Required action — Give the lines below again exactly, starting with the line that holds "goblet in turquoise" and going on through the line that holds "tape in purple (no. 2 from left)".
++++ Source data ++++
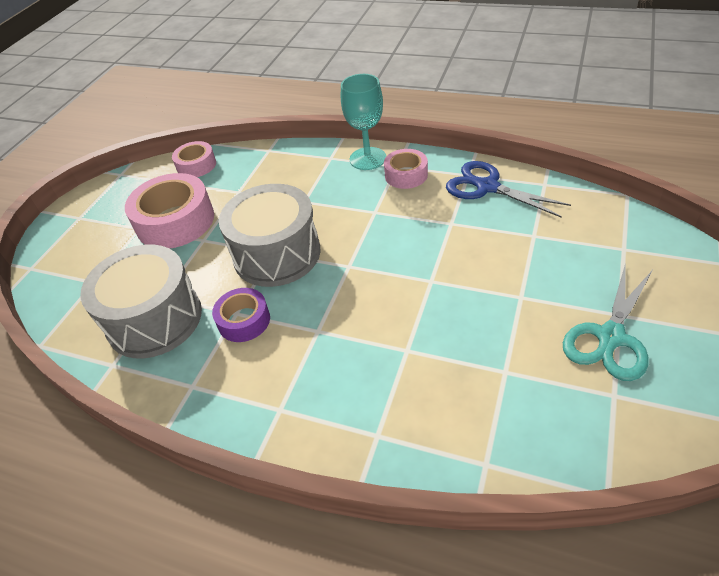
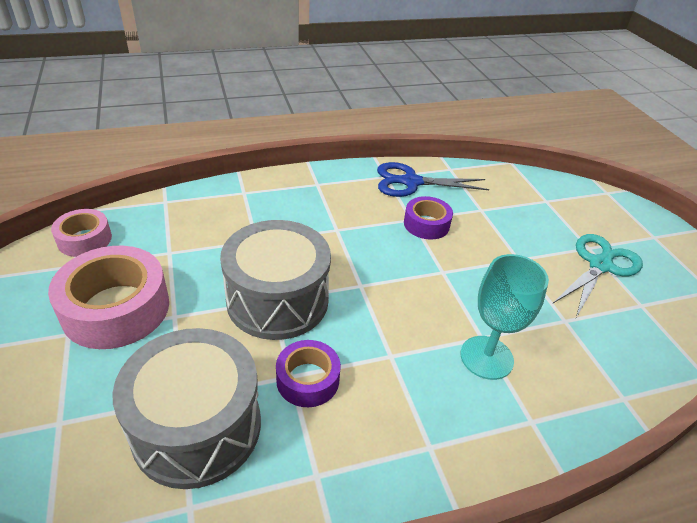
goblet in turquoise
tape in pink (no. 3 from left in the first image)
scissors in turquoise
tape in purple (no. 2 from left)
++++
++++ Source data ++++
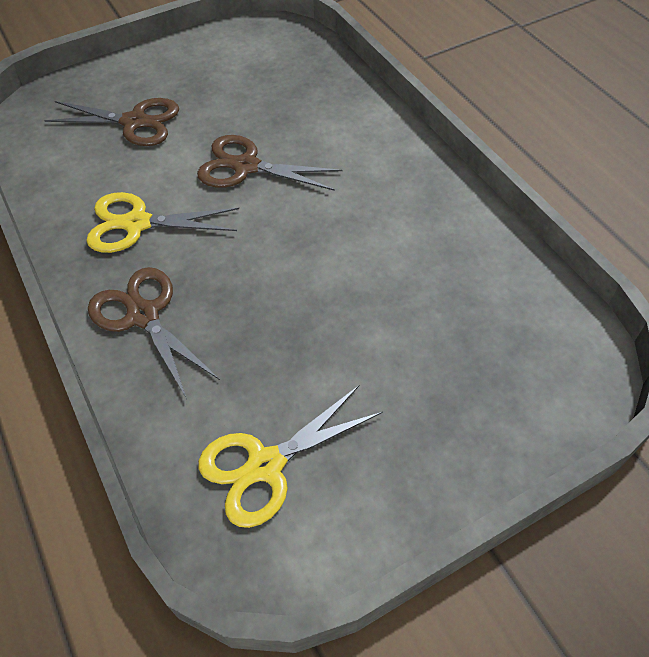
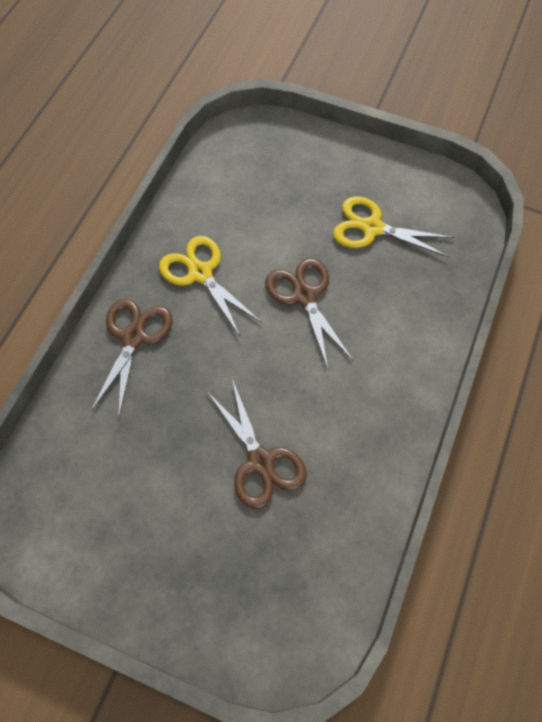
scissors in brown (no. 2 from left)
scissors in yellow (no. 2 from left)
++++
Solution below —
goblet in turquoise
tape in pink (no. 3 from left in the first image)
scissors in turquoise
tape in purple (no. 2 from left)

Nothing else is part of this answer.